EXERCISE AIM
Reproduce exactly the line with "black plate E6" and every line that follows it below, up to and including the last one. Do not include pictures or anything else.

[[ RECORDS PROVIDED, beginning ]]

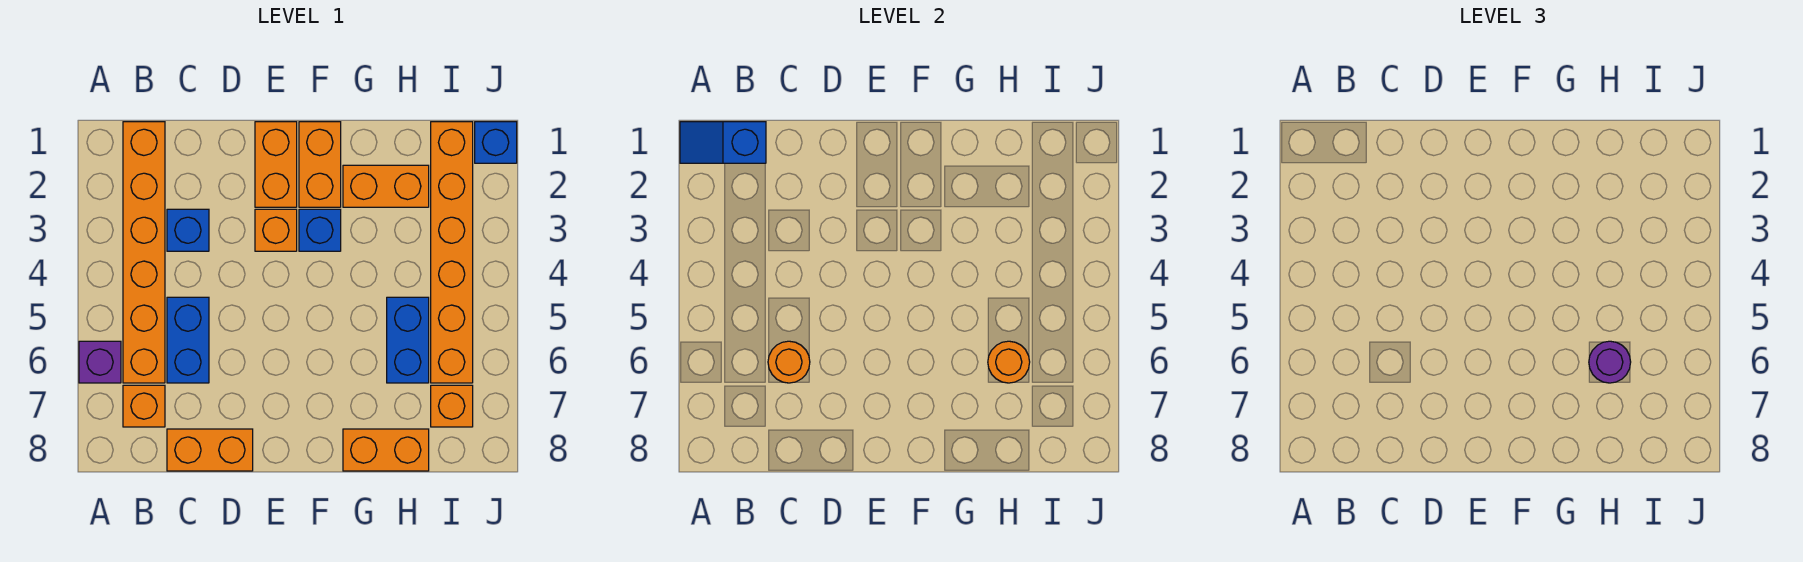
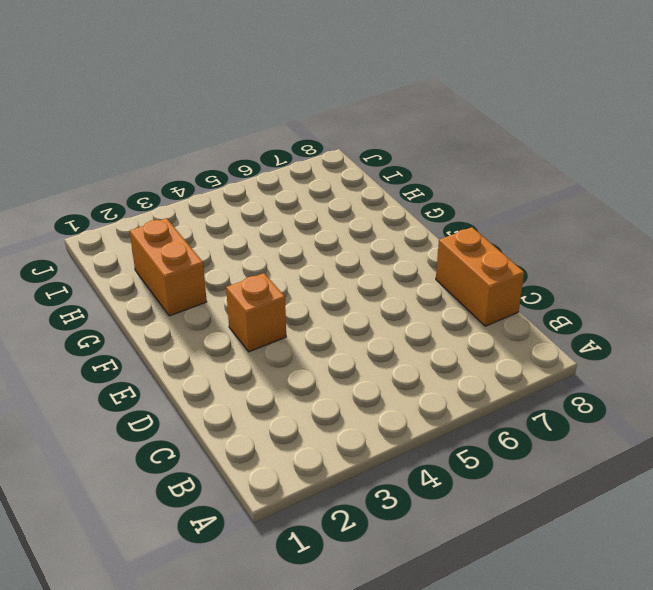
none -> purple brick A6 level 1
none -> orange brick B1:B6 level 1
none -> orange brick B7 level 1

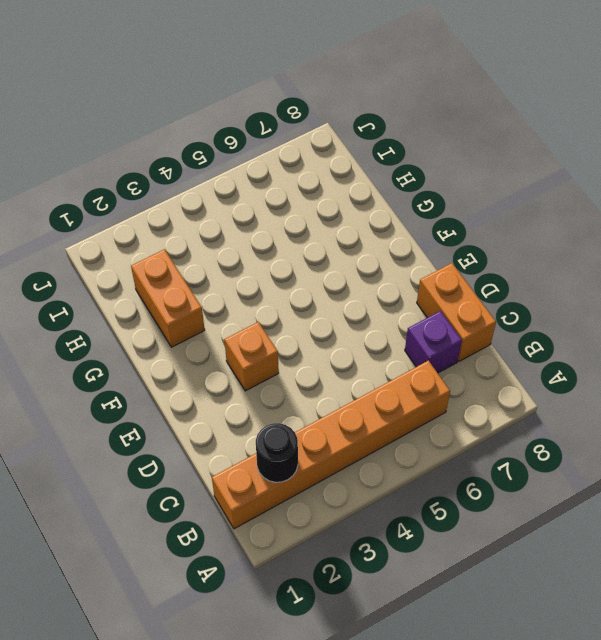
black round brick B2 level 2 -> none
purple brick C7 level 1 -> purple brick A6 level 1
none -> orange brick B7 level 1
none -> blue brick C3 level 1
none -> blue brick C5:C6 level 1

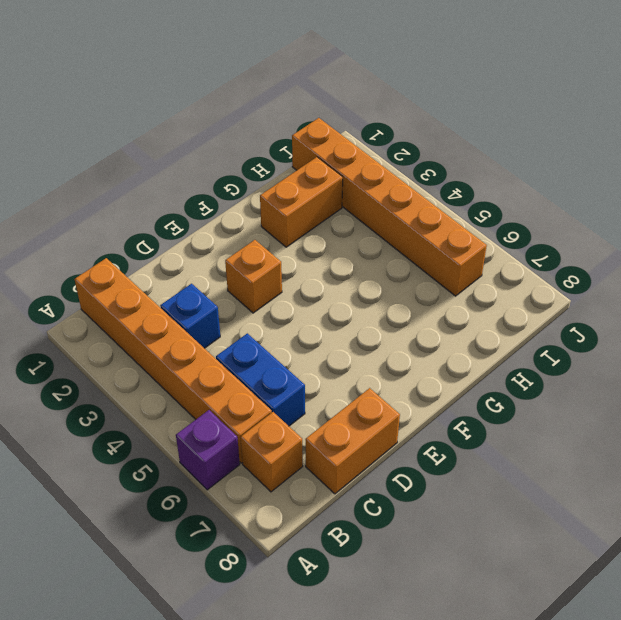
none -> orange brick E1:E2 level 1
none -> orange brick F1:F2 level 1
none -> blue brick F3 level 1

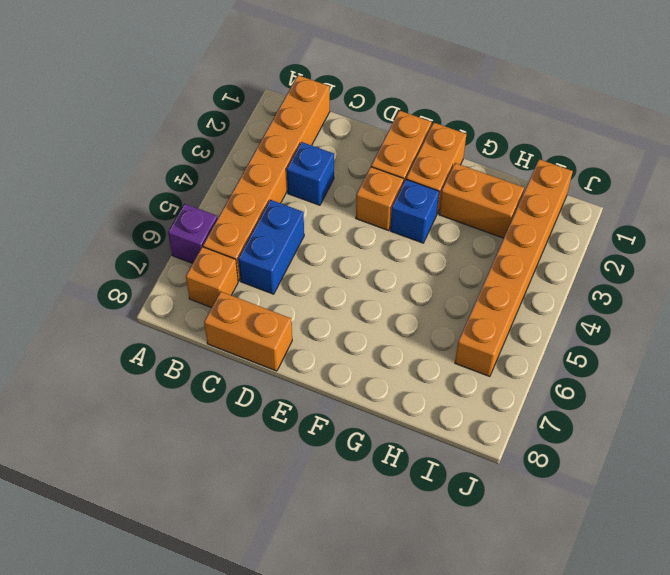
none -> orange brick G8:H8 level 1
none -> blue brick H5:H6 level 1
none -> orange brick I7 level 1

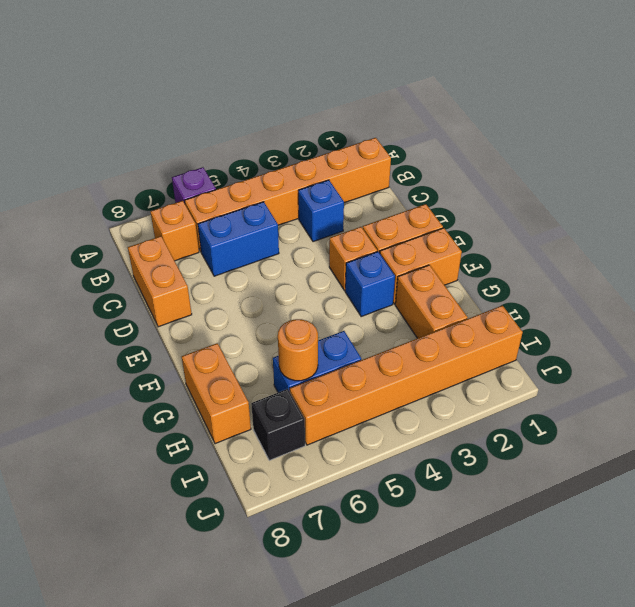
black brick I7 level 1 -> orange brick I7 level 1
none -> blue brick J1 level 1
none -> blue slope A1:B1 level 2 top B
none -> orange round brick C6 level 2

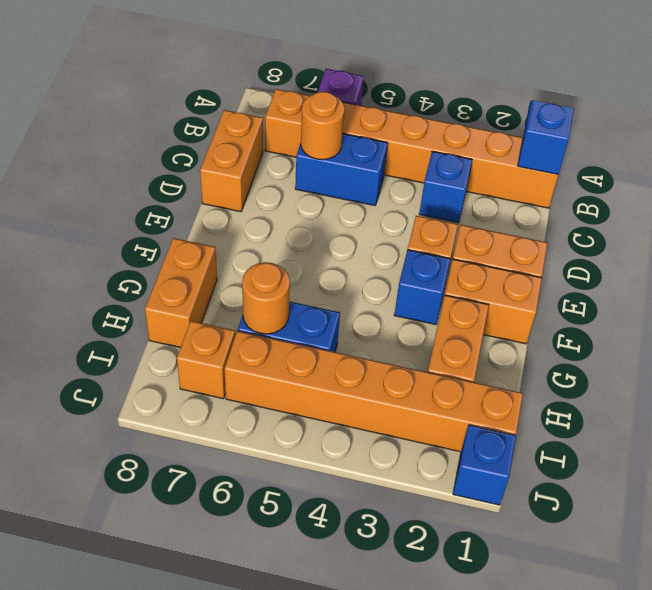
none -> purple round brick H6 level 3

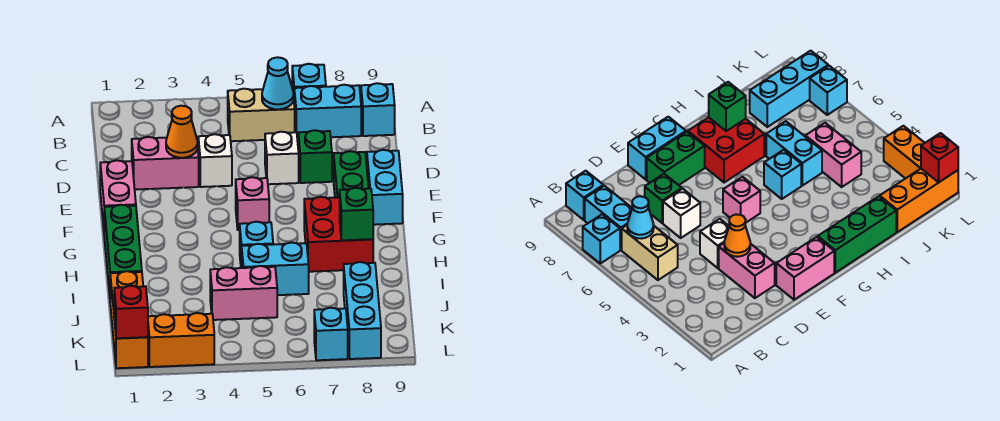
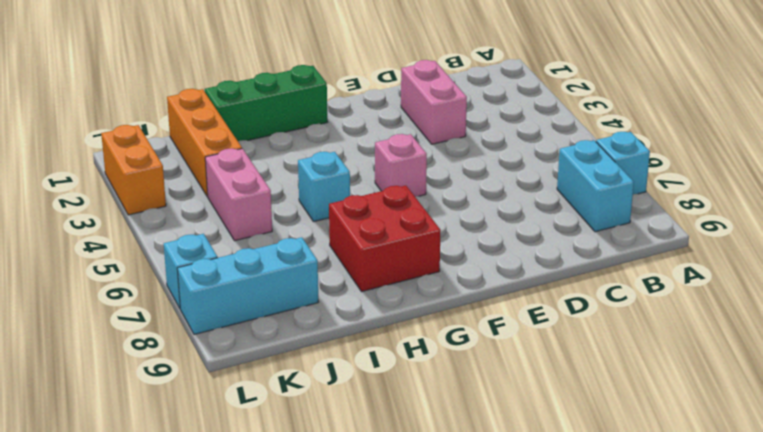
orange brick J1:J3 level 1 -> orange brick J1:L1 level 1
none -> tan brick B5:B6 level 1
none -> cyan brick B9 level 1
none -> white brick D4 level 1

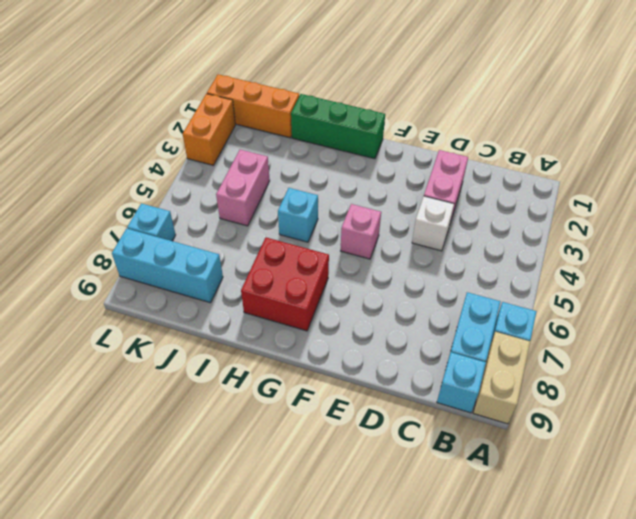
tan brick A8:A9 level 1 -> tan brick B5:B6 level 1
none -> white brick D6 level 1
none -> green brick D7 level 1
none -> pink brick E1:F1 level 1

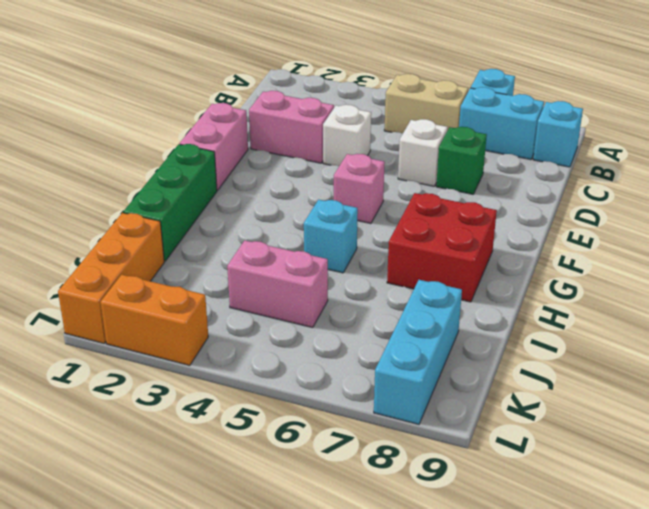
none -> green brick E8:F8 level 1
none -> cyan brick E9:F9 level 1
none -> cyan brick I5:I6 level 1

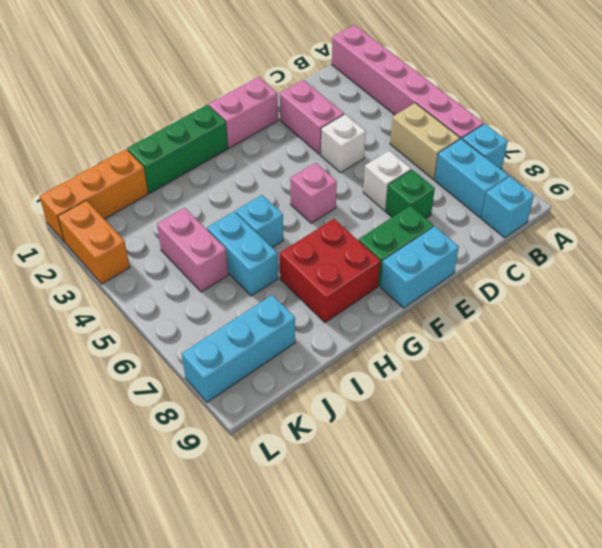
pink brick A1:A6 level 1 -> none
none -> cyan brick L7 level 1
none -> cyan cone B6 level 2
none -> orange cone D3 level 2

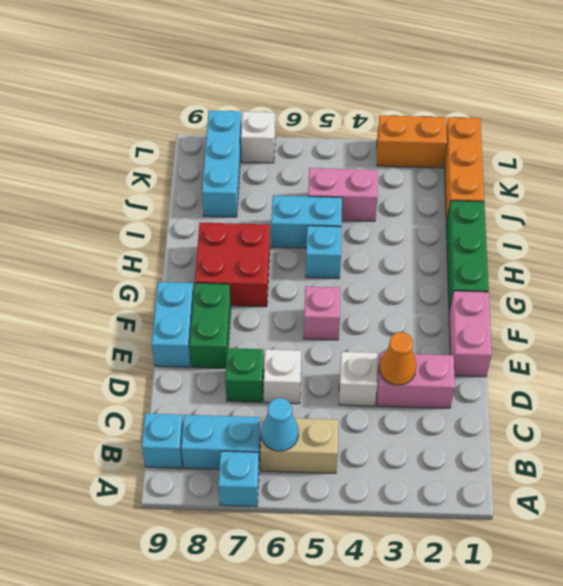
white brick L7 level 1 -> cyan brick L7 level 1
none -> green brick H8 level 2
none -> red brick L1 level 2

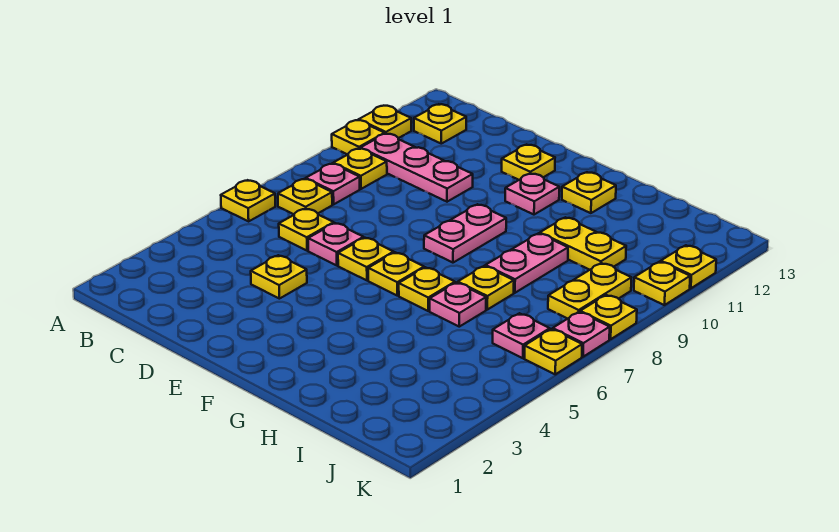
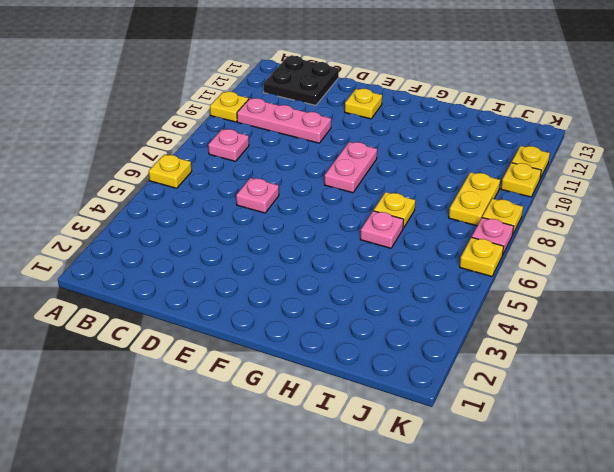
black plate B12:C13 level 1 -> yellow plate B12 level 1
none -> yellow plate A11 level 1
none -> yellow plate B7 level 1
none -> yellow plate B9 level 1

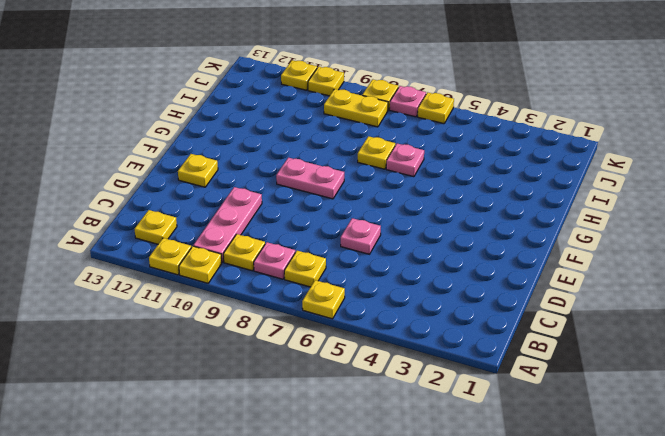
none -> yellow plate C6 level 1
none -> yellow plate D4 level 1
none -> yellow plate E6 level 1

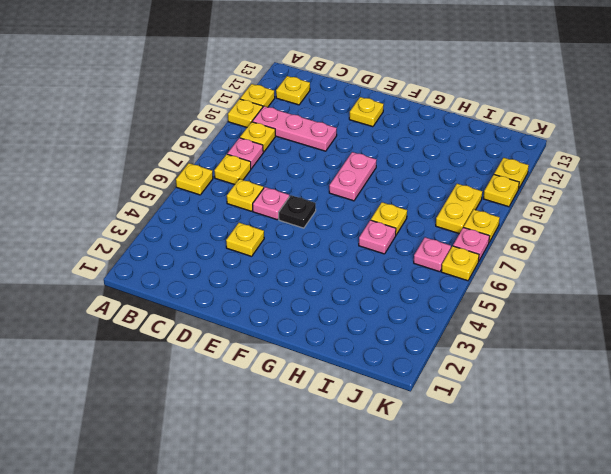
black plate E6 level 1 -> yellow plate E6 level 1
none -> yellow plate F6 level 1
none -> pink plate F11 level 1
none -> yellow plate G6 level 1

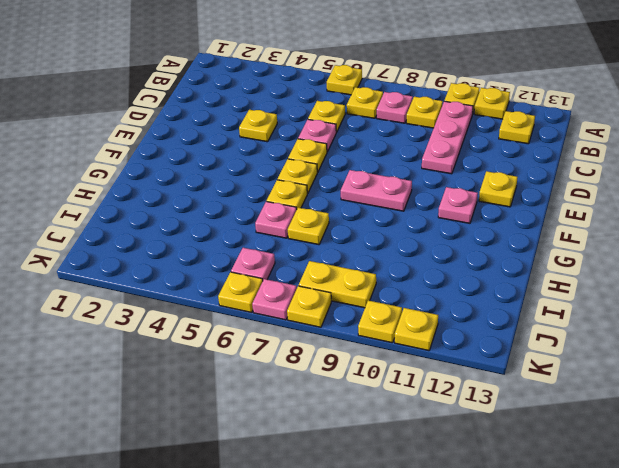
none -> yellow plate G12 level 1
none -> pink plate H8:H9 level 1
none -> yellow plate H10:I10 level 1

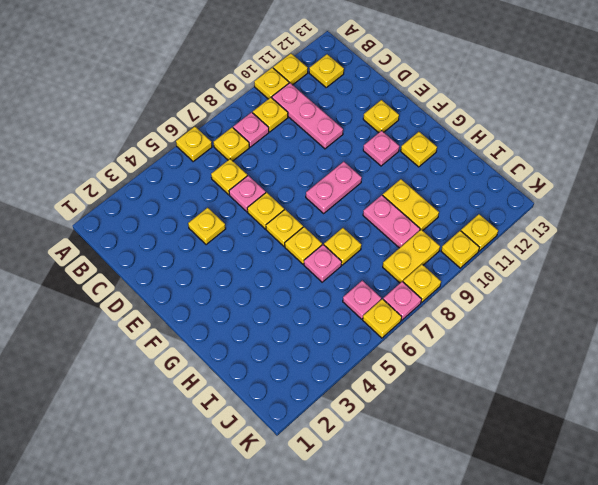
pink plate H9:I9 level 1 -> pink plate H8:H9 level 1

[[ RECORDS PROVIDED, end ]]

TASK SOLUTION
black plate E6 level 1 -> yellow plate E6 level 1
none -> yellow plate F6 level 1
none -> pink plate F11 level 1
none -> yellow plate G6 level 1

none -> yellow plate G12 level 1
none -> pink plate H8:H9 level 1
none -> yellow plate H10:I10 level 1

pink plate H9:I9 level 1 -> pink plate H8:H9 level 1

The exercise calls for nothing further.